For each record that follows, give it back exactly, with no pictures included.

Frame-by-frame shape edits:
::::::::::

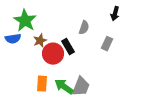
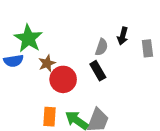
black arrow: (115, 14) -> (123, 36), moved
gray rectangle: (107, 44) -> (147, 48), moved, turned -32
black rectangle: (68, 47) -> (98, 71), moved

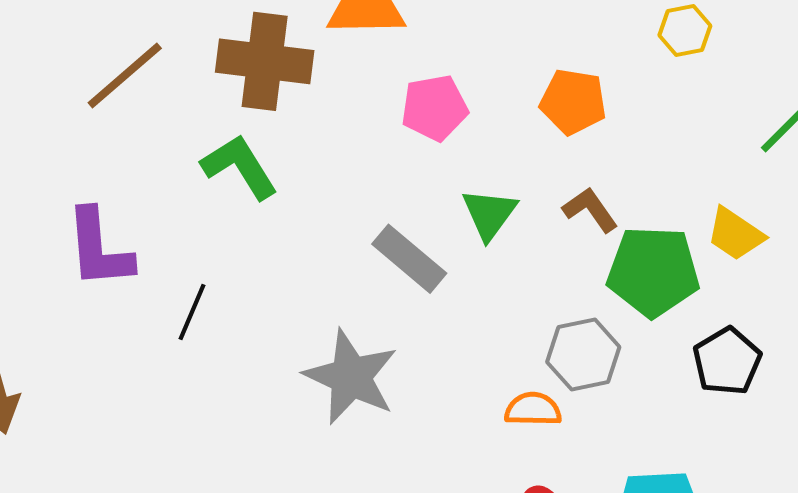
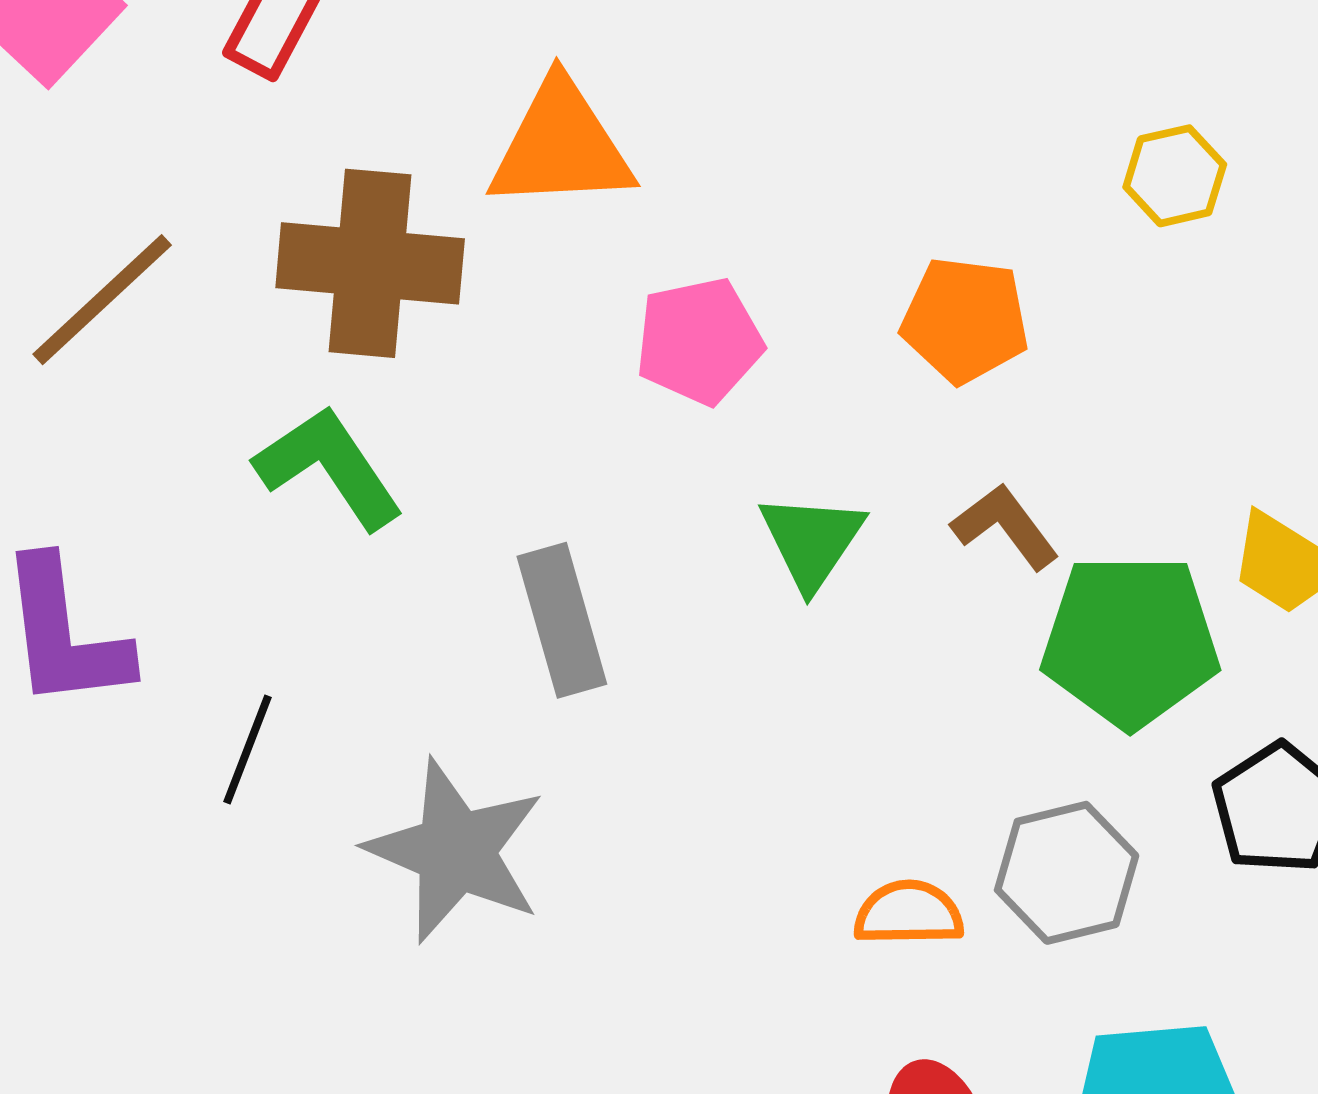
gray rectangle: (409, 259) -> (562, 620), moved, turned 36
gray hexagon: (583, 354) -> (1067, 873), moved
gray star: (351, 377) -> (456, 851), moved

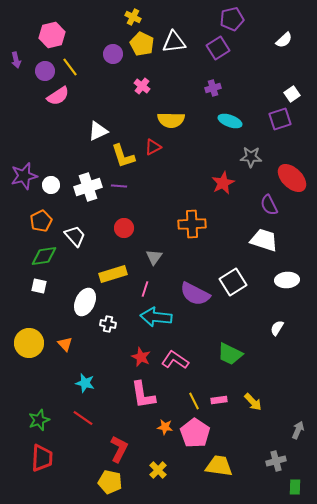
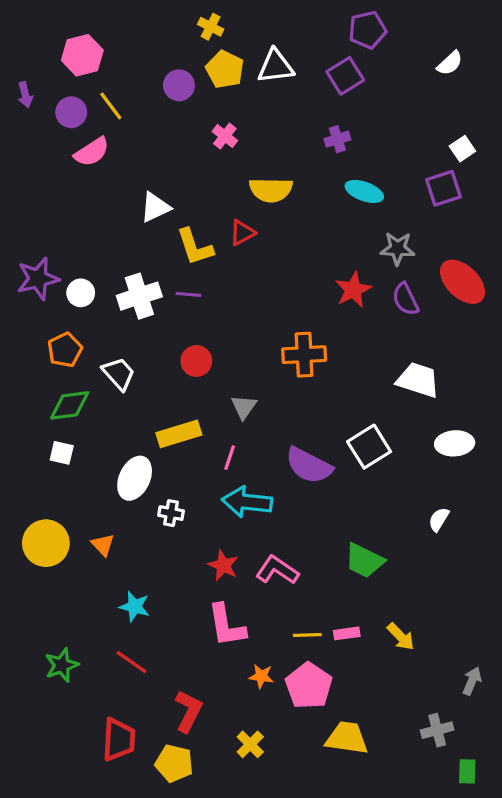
purple semicircle: (269, 205) -> (405, 299), moved
yellow line: (194, 401) -> (307, 635), turned -66
red trapezoid: (42, 458) -> (119, 740), moved

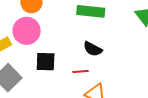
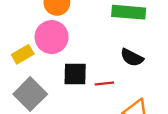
red line: (81, 72) -> (104, 83), moved

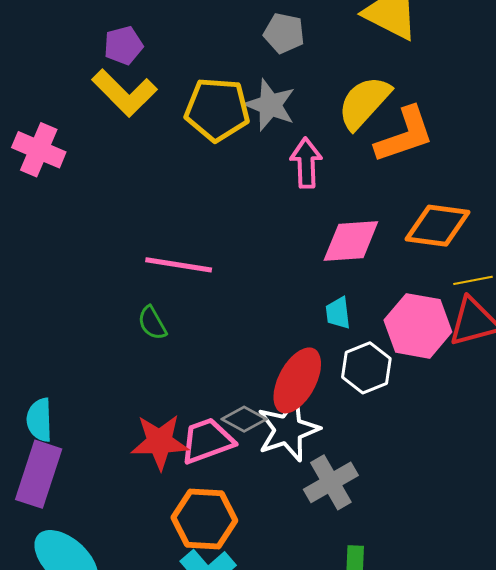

::::::::::

**RESULT FOR THIS EXERCISE:**
black arrow: (115, 14) -> (123, 36), moved
gray rectangle: (107, 44) -> (147, 48), moved, turned -32
black rectangle: (68, 47) -> (98, 71), moved

gray rectangle: (409, 259) -> (562, 620), moved, turned 36
gray hexagon: (583, 354) -> (1067, 873), moved
gray star: (351, 377) -> (456, 851), moved

purple semicircle: (269, 205) -> (405, 299), moved
yellow line: (194, 401) -> (307, 635), turned -66
red trapezoid: (42, 458) -> (119, 740), moved

red line: (81, 72) -> (104, 83), moved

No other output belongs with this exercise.